PROMPT.
Each line below should be reproduced without any alteration.

____________

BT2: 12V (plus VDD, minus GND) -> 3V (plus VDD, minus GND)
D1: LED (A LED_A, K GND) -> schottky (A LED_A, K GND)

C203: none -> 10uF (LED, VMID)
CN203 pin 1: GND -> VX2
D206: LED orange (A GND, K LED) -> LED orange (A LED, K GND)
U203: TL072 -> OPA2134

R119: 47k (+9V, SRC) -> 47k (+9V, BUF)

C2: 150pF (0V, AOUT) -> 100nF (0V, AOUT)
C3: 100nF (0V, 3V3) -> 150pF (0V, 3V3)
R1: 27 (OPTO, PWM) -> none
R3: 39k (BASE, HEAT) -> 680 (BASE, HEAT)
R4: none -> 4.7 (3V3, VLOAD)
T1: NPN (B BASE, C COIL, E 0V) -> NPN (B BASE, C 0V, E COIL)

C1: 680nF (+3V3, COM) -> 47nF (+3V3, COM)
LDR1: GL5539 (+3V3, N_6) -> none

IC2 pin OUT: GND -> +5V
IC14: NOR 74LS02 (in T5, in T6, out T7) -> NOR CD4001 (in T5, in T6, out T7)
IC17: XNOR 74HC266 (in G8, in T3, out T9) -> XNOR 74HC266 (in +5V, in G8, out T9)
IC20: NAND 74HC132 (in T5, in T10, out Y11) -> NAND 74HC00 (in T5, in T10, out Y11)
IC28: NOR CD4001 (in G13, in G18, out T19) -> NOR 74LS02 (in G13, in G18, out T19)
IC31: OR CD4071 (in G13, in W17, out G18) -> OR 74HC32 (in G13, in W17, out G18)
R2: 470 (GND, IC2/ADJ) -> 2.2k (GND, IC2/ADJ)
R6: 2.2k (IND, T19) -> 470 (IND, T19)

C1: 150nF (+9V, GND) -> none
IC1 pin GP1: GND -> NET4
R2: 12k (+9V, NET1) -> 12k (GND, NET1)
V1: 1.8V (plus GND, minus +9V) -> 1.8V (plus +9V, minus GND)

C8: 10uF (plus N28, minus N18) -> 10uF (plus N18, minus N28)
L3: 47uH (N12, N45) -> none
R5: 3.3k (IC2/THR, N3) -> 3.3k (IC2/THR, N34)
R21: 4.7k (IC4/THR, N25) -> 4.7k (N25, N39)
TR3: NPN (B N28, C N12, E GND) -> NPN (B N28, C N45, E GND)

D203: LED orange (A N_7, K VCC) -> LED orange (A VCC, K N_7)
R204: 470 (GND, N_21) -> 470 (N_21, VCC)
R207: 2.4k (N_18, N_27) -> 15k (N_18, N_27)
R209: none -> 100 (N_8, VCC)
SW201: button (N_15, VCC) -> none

____________

RESULT FOR THIS EXERCISE.
BT2: 12V (plus VDD, minus GND) -> 3V (plus VDD, minus GND)
D1: LED (A LED_A, K GND) -> schottky (A LED_A, K GND)

C203: none -> 10uF (LED, VMID)
CN203 pin 1: GND -> VX2
D206: LED orange (A GND, K LED) -> LED orange (A LED, K GND)
U203: TL072 -> OPA2134

R119: 47k (+9V, SRC) -> 47k (+9V, BUF)

C2: 150pF (0V, AOUT) -> 100nF (0V, AOUT)
C3: 100nF (0V, 3V3) -> 150pF (0V, 3V3)
R1: 27 (OPTO, PWM) -> none
R3: 39k (BASE, HEAT) -> 680 (BASE, HEAT)
R4: none -> 4.7 (3V3, VLOAD)
T1: NPN (B BASE, C COIL, E 0V) -> NPN (B BASE, C 0V, E COIL)

C1: 680nF (+3V3, COM) -> 47nF (+3V3, COM)
LDR1: GL5539 (+3V3, N_6) -> none

IC2 pin OUT: GND -> +5V
IC14: NOR 74LS02 (in T5, in T6, out T7) -> NOR CD4001 (in T5, in T6, out T7)
IC17: XNOR 74HC266 (in G8, in T3, out T9) -> XNOR 74HC266 (in +5V, in G8, out T9)
IC20: NAND 74HC132 (in T5, in T10, out Y11) -> NAND 74HC00 (in T5, in T10, out Y11)
IC28: NOR CD4001 (in G13, in G18, out T19) -> NOR 74LS02 (in G13, in G18, out T19)
IC31: OR CD4071 (in G13, in W17, out G18) -> OR 74HC32 (in G13, in W17, out G18)
R2: 470 (GND, IC2/ADJ) -> 2.2k (GND, IC2/ADJ)
R6: 2.2k (IND, T19) -> 470 (IND, T19)

C1: 150nF (+9V, GND) -> none
IC1 pin GP1: GND -> NET4
R2: 12k (+9V, NET1) -> 12k (GND, NET1)
V1: 1.8V (plus GND, minus +9V) -> 1.8V (plus +9V, minus GND)

C8: 10uF (plus N28, minus N18) -> 10uF (plus N18, minus N28)
L3: 47uH (N12, N45) -> none
R5: 3.3k (IC2/THR, N3) -> 3.3k (IC2/THR, N34)
R21: 4.7k (IC4/THR, N25) -> 4.7k (N25, N39)
TR3: NPN (B N28, C N12, E GND) -> NPN (B N28, C N45, E GND)

D203: LED orange (A N_7, K VCC) -> LED orange (A VCC, K N_7)
R204: 470 (GND, N_21) -> 470 (N_21, VCC)
R207: 2.4k (N_18, N_27) -> 15k (N_18, N_27)
R209: none -> 100 (N_8, VCC)
SW201: button (N_15, VCC) -> none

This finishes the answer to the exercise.